==== PROVIDED ENTRIES ====
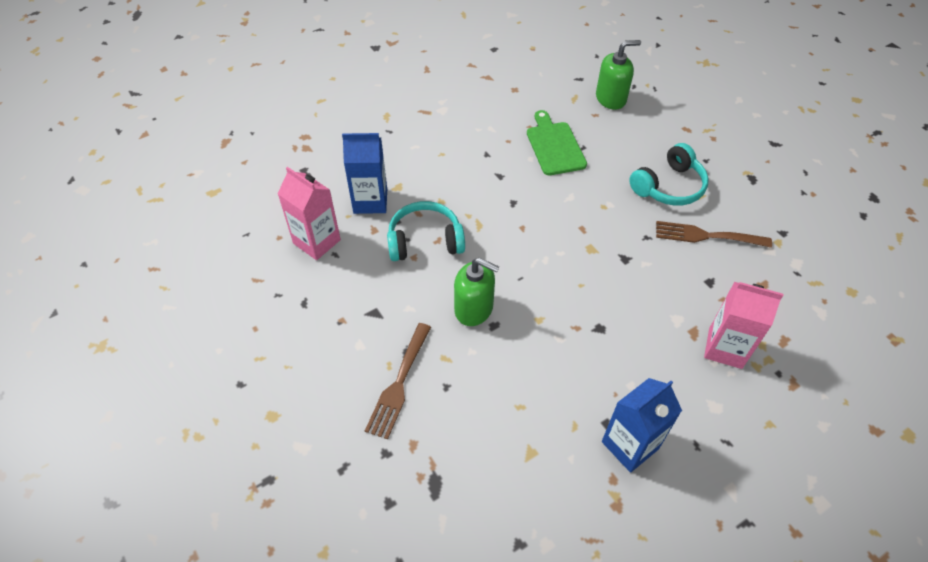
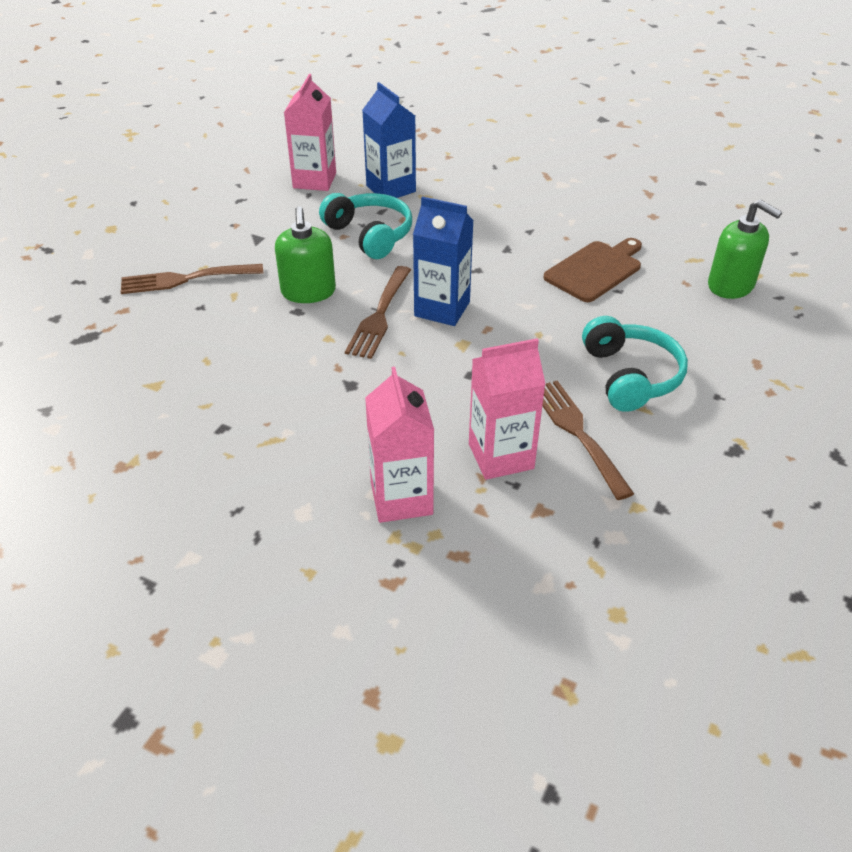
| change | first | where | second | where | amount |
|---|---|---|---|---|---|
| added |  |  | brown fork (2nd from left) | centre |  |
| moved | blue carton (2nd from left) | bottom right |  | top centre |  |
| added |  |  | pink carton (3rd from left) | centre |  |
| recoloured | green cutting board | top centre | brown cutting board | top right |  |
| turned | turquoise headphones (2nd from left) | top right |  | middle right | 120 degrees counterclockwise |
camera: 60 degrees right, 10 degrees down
====
> [WHAT IS EXPECTED] For each line above that includes "from", copy the line.

> [RESPONSE BOX]
| added |  |  | brown fork (2nd from left) | centre |  |
| moved | blue carton (2nd from left) | bottom right |  | top centre |  |
| added |  |  | pink carton (3rd from left) | centre |  |
| turned | turquoise headphones (2nd from left) | top right |  | middle right | 120 degrees counterclockwise |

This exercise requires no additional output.